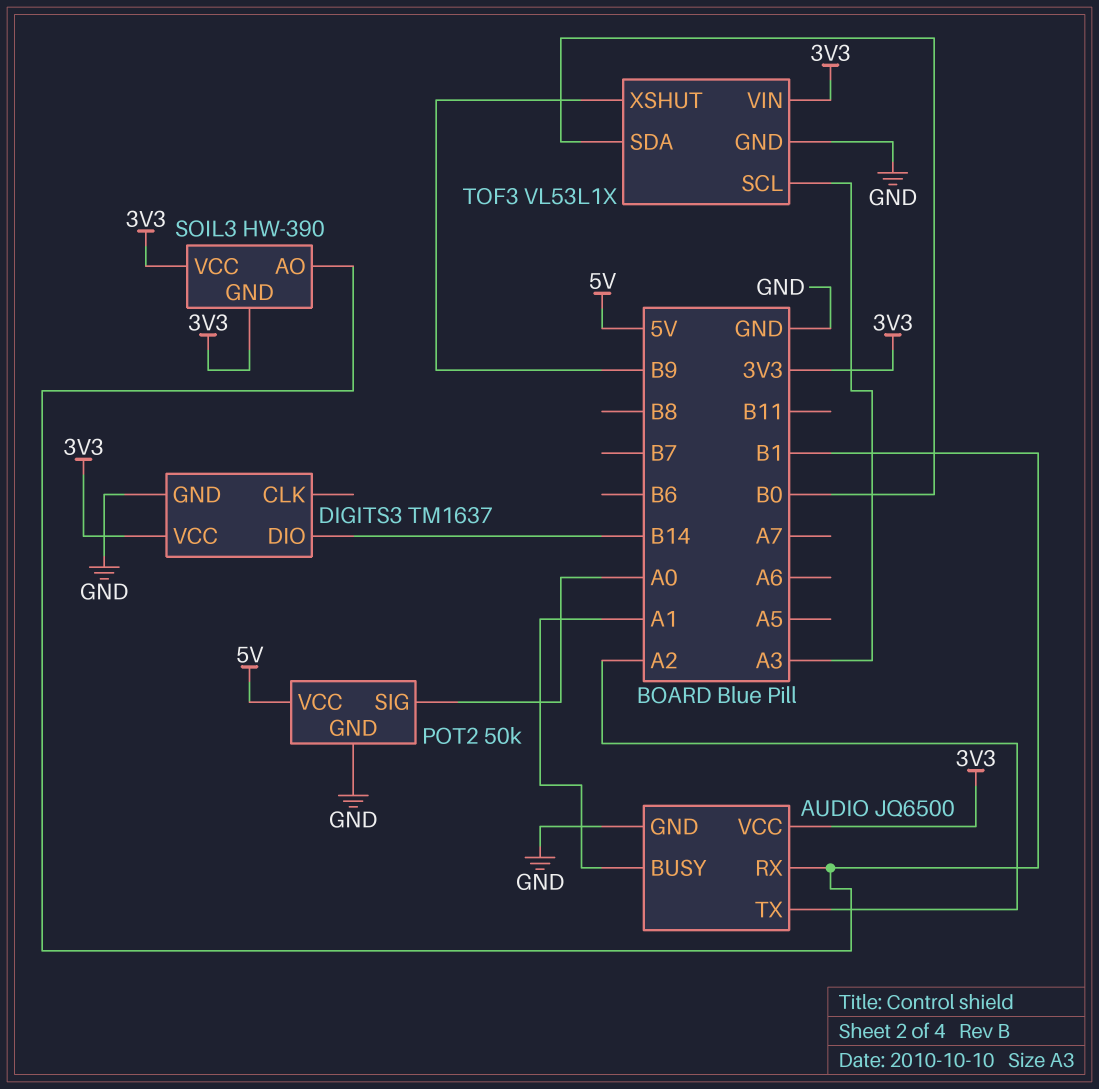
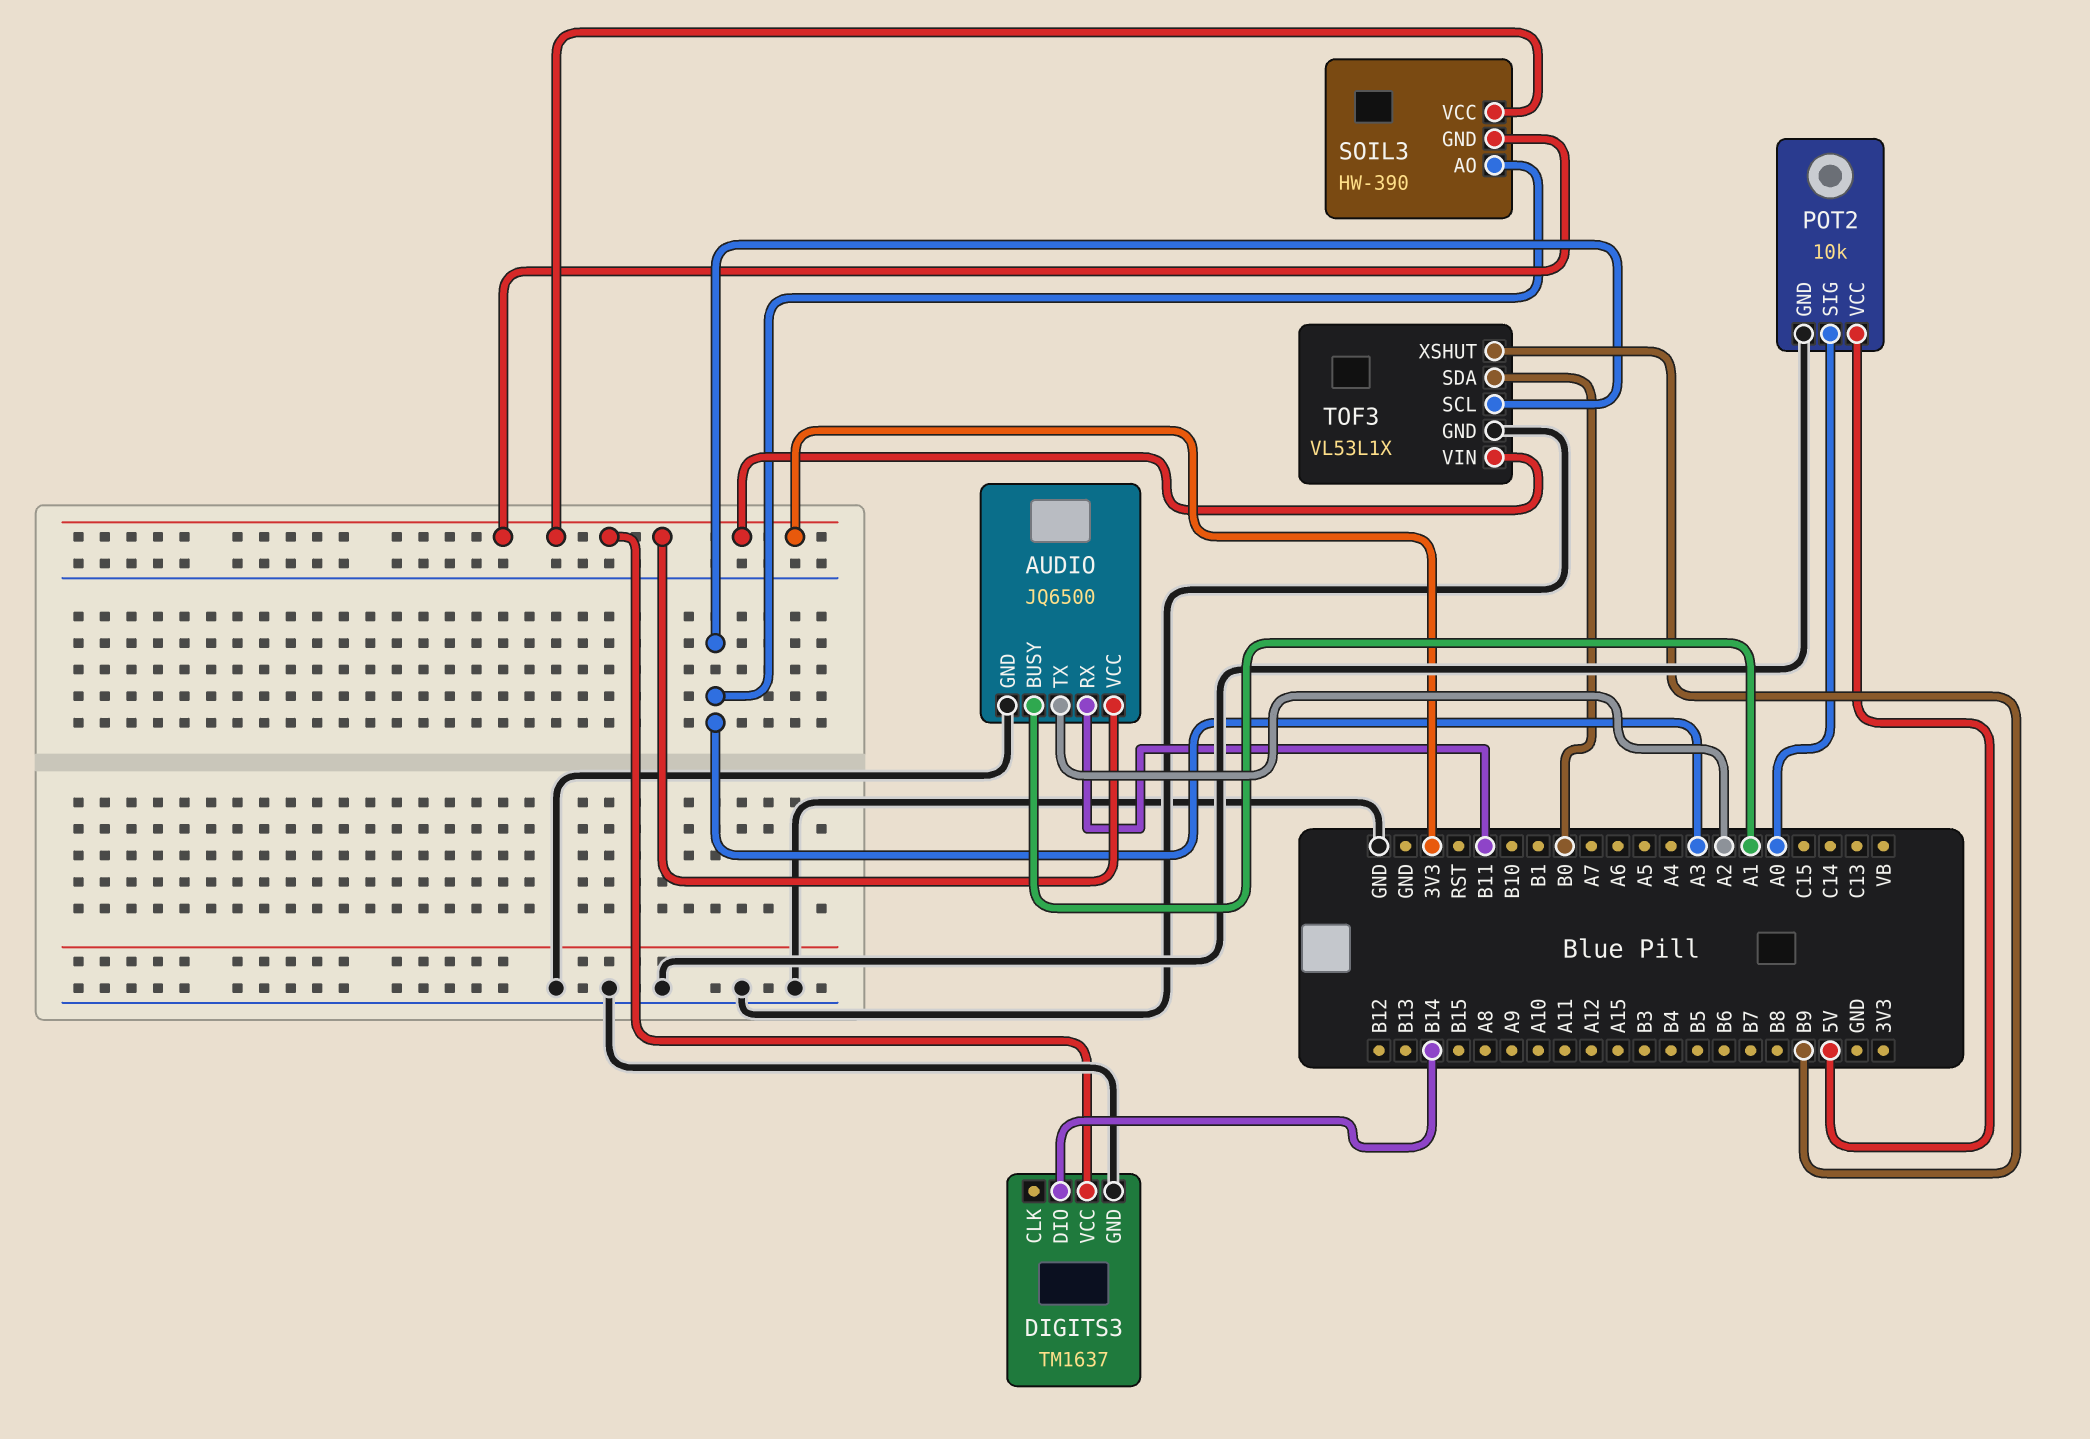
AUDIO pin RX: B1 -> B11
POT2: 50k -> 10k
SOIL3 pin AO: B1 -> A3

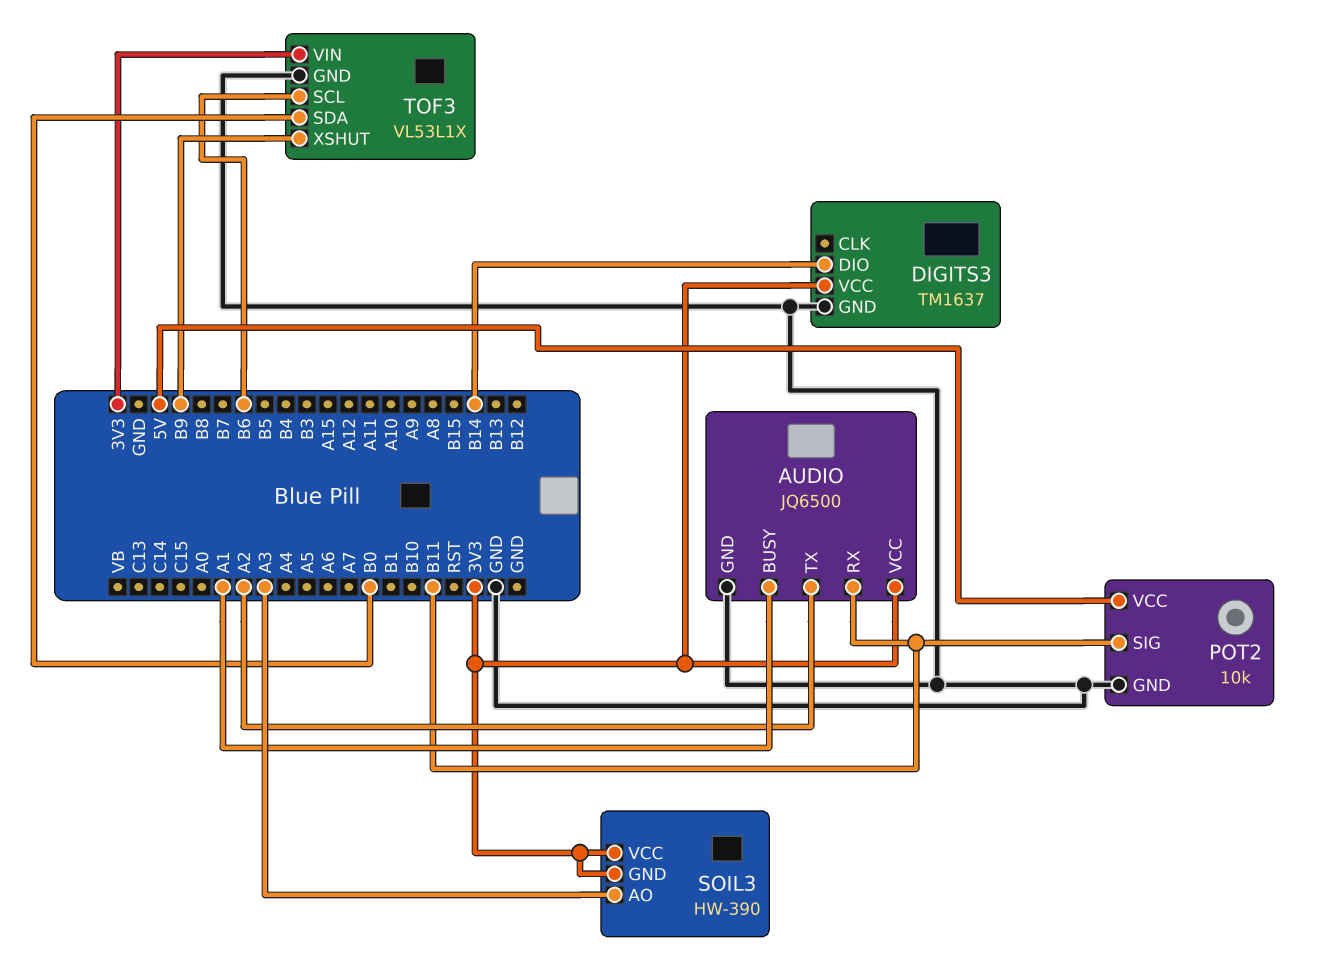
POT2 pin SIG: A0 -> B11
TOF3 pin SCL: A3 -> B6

What to do - Omitting the images, copy the listing exactly.

Answer space -
AUDIO pin RX: B1 -> B11
POT2: 50k -> 10k
SOIL3 pin AO: B1 -> A3

POT2 pin SIG: A0 -> B11
TOF3 pin SCL: A3 -> B6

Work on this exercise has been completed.